___ Data to use

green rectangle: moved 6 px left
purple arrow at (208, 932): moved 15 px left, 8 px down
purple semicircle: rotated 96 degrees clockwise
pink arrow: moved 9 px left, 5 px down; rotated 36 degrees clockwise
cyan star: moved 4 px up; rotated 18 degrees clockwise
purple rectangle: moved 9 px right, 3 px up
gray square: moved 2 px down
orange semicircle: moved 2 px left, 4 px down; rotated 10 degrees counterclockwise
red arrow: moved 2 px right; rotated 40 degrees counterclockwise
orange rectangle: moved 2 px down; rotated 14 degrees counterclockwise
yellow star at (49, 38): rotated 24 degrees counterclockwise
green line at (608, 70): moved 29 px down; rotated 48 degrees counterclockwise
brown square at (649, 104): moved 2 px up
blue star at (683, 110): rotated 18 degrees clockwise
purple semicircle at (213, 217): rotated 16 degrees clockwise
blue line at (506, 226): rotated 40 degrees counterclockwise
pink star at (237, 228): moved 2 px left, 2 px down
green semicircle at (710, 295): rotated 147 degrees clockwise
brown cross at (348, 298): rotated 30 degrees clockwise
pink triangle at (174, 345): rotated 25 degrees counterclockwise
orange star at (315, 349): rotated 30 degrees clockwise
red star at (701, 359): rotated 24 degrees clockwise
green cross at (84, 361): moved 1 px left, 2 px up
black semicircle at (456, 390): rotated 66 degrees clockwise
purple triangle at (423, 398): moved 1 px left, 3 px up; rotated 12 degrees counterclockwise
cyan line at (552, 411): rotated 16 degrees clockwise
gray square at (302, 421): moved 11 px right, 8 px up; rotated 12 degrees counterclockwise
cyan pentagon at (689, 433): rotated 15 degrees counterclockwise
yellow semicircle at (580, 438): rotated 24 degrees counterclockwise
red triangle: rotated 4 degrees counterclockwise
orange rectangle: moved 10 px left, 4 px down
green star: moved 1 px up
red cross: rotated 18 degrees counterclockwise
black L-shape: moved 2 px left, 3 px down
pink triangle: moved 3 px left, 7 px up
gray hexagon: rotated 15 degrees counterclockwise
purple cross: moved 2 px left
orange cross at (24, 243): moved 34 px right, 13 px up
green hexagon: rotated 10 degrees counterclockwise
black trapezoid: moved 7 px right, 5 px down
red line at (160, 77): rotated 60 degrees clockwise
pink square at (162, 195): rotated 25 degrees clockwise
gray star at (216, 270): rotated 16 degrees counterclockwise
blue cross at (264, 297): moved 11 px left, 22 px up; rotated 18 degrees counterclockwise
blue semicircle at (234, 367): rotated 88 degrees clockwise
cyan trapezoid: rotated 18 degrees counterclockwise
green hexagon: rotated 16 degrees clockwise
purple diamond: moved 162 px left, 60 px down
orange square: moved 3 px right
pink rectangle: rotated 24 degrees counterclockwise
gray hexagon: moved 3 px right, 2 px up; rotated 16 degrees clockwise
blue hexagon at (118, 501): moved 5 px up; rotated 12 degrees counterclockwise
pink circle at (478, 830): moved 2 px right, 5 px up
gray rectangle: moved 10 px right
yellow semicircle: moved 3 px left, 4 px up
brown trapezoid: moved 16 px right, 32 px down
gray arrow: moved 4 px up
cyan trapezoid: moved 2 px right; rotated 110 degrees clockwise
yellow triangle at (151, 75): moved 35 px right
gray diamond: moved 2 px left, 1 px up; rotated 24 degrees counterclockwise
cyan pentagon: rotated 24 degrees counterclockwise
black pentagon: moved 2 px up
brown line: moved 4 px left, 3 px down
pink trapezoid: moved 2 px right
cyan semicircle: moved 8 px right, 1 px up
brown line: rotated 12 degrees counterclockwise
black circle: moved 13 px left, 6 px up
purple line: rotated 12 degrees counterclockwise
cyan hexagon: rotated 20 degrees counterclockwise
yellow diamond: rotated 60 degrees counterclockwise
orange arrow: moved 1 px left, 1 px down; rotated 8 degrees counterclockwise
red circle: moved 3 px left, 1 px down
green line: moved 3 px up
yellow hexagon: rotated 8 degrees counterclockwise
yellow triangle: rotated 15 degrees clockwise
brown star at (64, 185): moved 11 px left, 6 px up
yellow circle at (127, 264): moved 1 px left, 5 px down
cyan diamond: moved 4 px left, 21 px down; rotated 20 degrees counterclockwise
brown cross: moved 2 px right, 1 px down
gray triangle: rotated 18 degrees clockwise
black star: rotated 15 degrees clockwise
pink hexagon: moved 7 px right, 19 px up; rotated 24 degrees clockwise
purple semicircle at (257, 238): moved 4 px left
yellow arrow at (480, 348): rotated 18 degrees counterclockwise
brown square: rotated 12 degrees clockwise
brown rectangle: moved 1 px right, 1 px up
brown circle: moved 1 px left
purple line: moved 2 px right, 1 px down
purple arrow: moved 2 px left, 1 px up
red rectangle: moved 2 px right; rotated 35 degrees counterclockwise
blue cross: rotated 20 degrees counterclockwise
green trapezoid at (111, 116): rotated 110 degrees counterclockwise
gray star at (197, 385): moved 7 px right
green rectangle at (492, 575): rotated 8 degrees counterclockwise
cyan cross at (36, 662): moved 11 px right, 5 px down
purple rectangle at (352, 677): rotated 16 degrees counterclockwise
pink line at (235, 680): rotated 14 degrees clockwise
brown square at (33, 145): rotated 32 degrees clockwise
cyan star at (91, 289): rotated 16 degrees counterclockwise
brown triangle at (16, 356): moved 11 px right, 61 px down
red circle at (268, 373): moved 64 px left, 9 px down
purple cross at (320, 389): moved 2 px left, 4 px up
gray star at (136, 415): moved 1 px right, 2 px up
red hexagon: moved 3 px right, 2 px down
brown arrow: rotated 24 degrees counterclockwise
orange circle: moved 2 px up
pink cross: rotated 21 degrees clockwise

______

◆ **Task statement**: From the data above, reproduce word for word the lines running from the line with "gray arrow: moved 4 px up" to the line with "black circle: moved 13 px left, 6 px up", ends included.

◆ **Answer box**:
gray arrow: moved 4 px up
cyan trapezoid: moved 2 px right; rotated 110 degrees clockwise
yellow triangle at (151, 75): moved 35 px right
gray diamond: moved 2 px left, 1 px up; rotated 24 degrees counterclockwise
cyan pentagon: rotated 24 degrees counterclockwise
black pentagon: moved 2 px up
brown line: moved 4 px left, 3 px down
pink trapezoid: moved 2 px right
cyan semicircle: moved 8 px right, 1 px up
brown line: rotated 12 degrees counterclockwise
black circle: moved 13 px left, 6 px up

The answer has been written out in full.